= Beginning of Section =

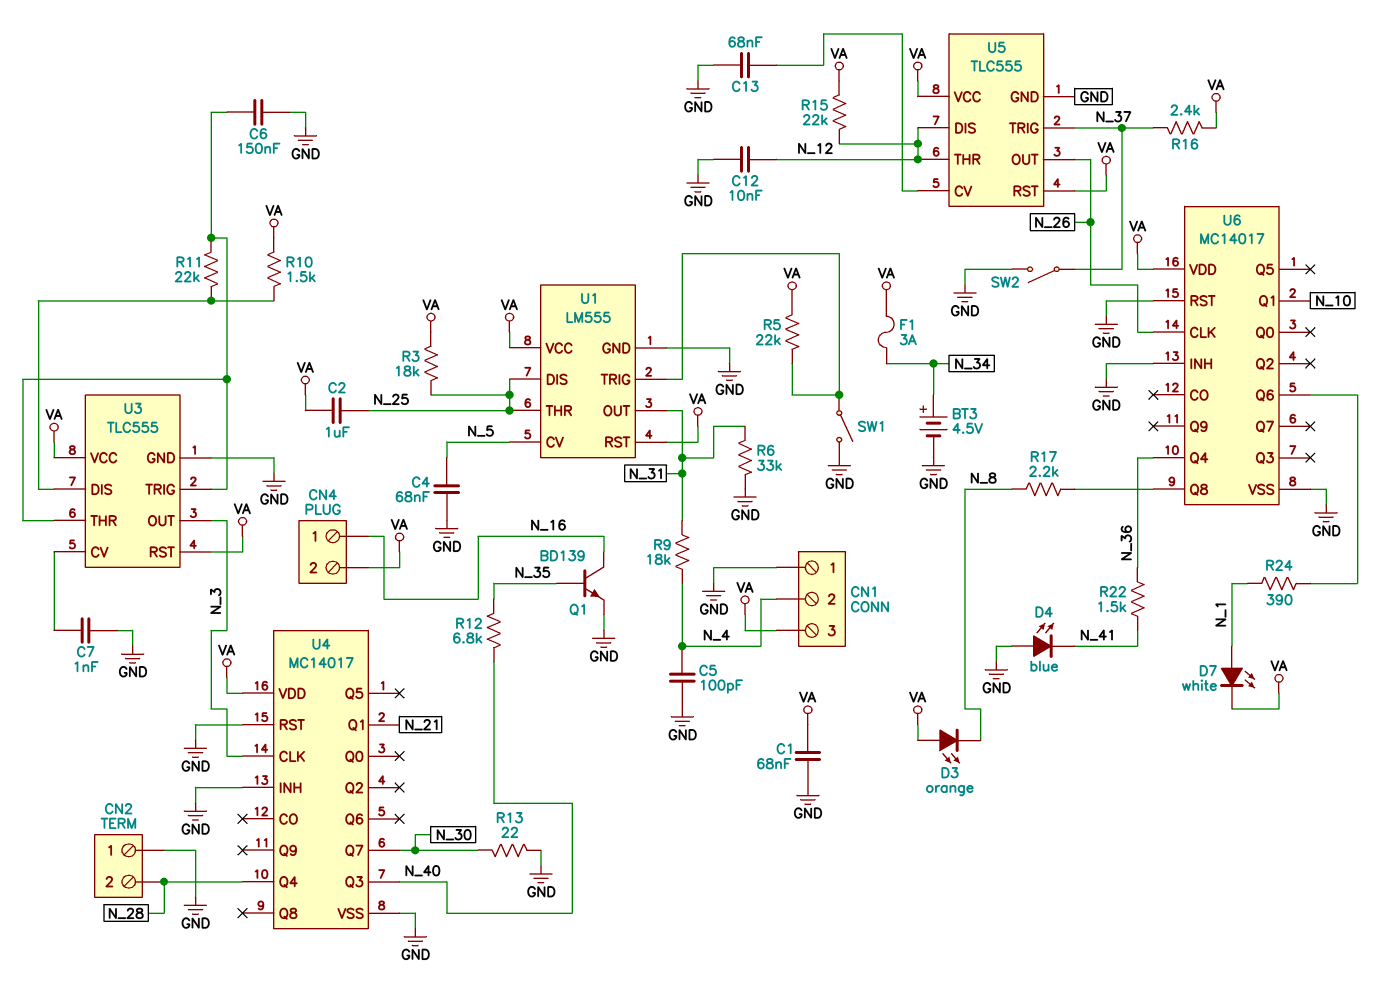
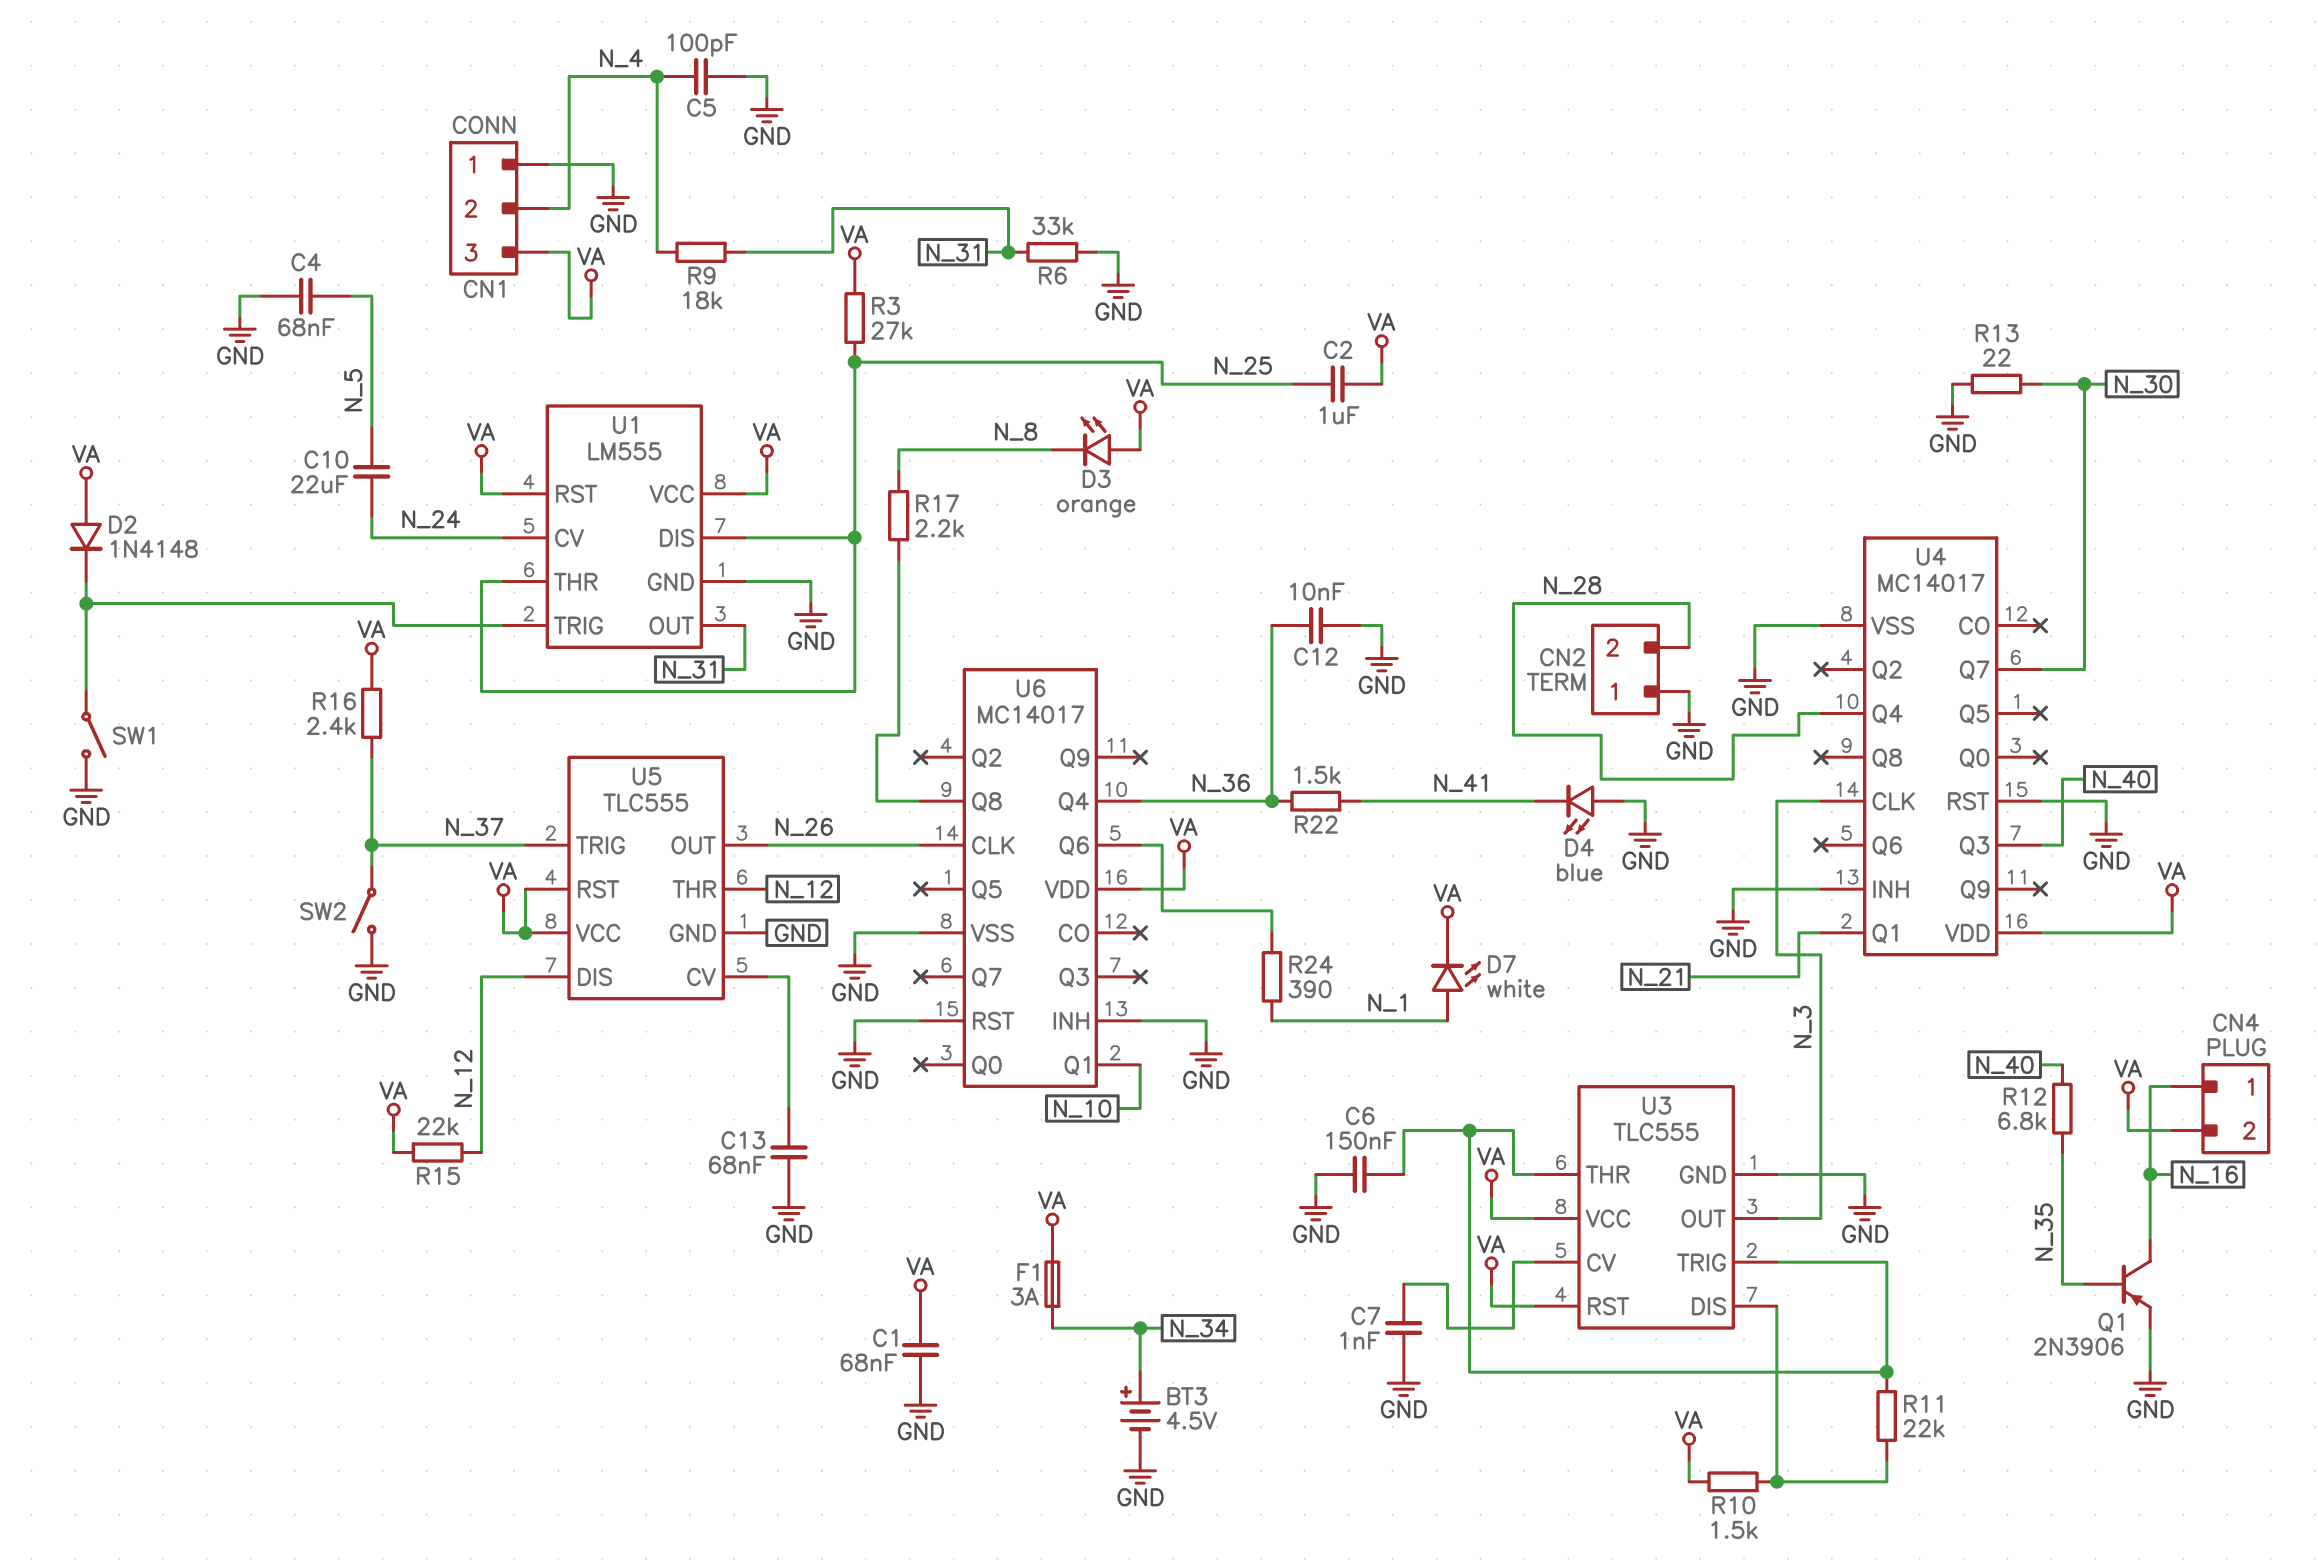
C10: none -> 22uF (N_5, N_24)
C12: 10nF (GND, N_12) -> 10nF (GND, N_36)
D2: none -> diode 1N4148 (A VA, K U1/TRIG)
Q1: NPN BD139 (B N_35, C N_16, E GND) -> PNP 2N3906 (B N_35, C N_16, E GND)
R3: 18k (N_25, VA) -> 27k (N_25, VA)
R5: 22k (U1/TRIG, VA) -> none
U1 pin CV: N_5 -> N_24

= End of Section =
= Beginning of Section =

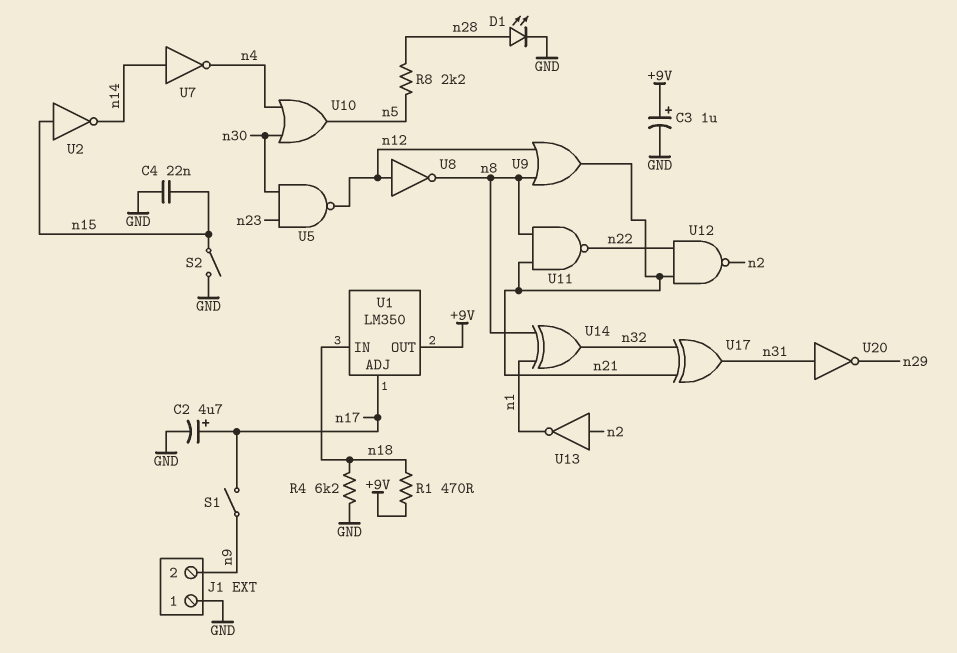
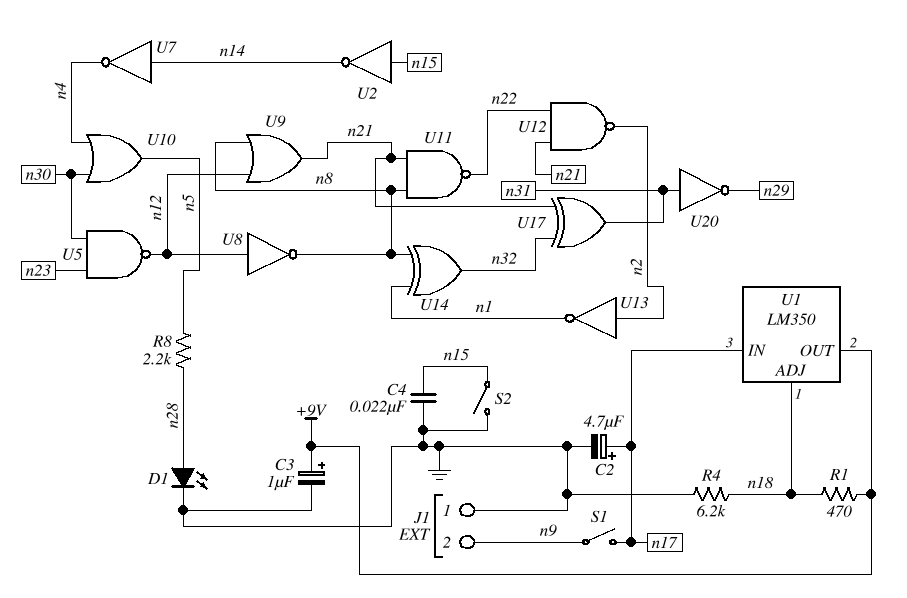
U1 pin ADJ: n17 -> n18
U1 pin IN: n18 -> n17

= End of Section =
= Beginning of Section =

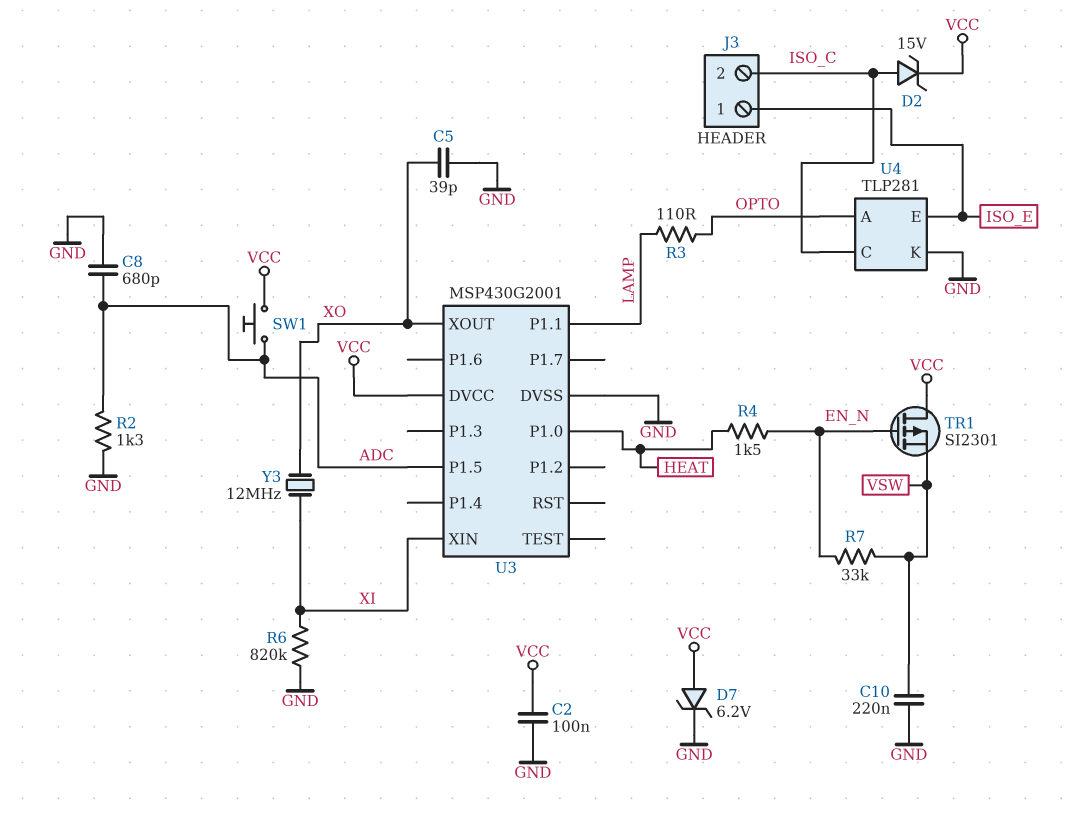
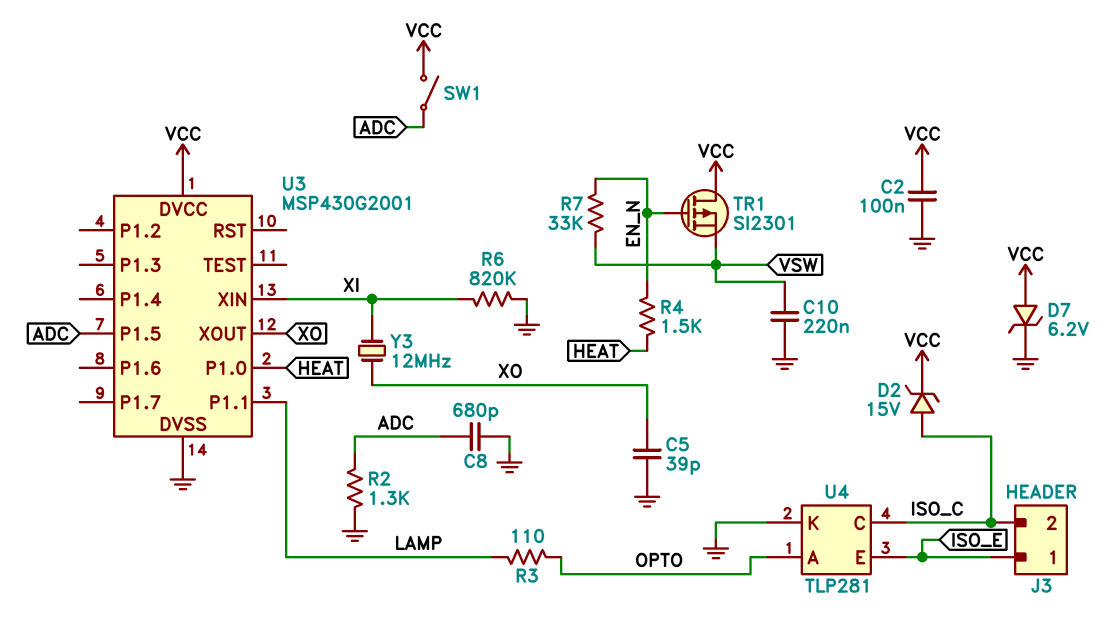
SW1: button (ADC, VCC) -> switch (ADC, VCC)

= End of Section =

§ Problem statement
Considering only lines that contain the word "TRIG", say how many there are in the data, with no other text.

§ Solved problem
2